◆ **Work order**
With no additions or omissions, print the listing that follows.

··· Extracted information ···

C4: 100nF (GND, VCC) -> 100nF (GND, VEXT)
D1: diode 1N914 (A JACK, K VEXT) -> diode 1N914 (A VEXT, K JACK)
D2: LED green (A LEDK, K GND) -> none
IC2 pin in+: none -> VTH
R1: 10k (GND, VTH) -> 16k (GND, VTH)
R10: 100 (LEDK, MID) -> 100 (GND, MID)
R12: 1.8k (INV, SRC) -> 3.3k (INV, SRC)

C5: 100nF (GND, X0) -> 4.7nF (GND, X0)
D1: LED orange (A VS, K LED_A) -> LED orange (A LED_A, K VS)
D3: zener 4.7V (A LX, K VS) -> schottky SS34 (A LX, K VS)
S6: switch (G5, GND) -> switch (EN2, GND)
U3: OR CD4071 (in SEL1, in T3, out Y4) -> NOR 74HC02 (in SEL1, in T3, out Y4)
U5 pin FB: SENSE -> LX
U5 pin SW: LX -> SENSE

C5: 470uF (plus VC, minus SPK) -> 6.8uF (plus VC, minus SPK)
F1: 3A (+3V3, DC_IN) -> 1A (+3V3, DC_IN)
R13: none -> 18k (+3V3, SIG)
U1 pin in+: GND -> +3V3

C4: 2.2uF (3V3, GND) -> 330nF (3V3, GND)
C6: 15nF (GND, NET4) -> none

···

◆ **Exercise result**
C4: 100nF (GND, VCC) -> 100nF (GND, VEXT)
D1: diode 1N914 (A JACK, K VEXT) -> diode 1N914 (A VEXT, K JACK)
D2: LED green (A LEDK, K GND) -> none
IC2 pin in+: none -> VTH
R1: 10k (GND, VTH) -> 16k (GND, VTH)
R10: 100 (LEDK, MID) -> 100 (GND, MID)
R12: 1.8k (INV, SRC) -> 3.3k (INV, SRC)

C5: 100nF (GND, X0) -> 4.7nF (GND, X0)
D1: LED orange (A VS, K LED_A) -> LED orange (A LED_A, K VS)
D3: zener 4.7V (A LX, K VS) -> schottky SS34 (A LX, K VS)
S6: switch (G5, GND) -> switch (EN2, GND)
U3: OR CD4071 (in SEL1, in T3, out Y4) -> NOR 74HC02 (in SEL1, in T3, out Y4)
U5 pin FB: SENSE -> LX
U5 pin SW: LX -> SENSE

C5: 470uF (plus VC, minus SPK) -> 6.8uF (plus VC, minus SPK)
F1: 3A (+3V3, DC_IN) -> 1A (+3V3, DC_IN)
R13: none -> 18k (+3V3, SIG)
U1 pin in+: GND -> +3V3

C4: 2.2uF (3V3, GND) -> 330nF (3V3, GND)
C6: 15nF (GND, NET4) -> none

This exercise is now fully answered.